## TASK TO COMPLETE:
Only the number is wanted: how many lines of the listing below contain "none"?

## PROVIDED ENTRIES:
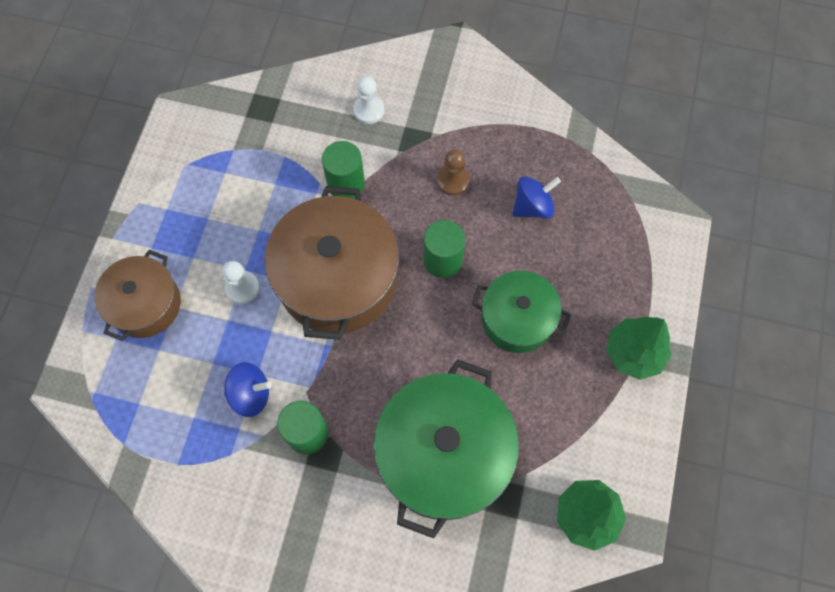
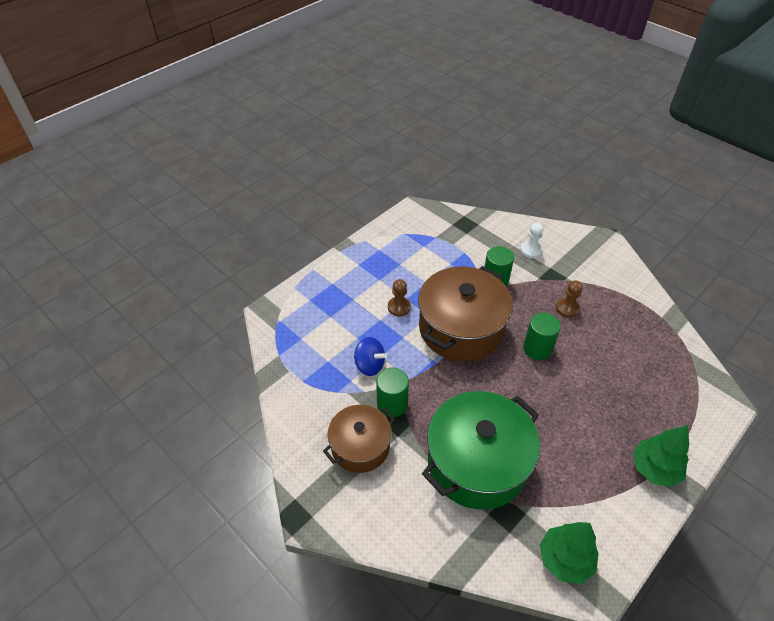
camera: 30 degrees right, 20 degrees down
(145, 304) = (337, 290): brown pot -> brown pot (360, 446)
(242, 288) = (399, 307): white pawn -> brown pawn
(517, 319) = (573, 406): green pot -> none
(532, 206) = (617, 346): blue spinning top -> none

## RESULT OF THIS EXERCISE:
2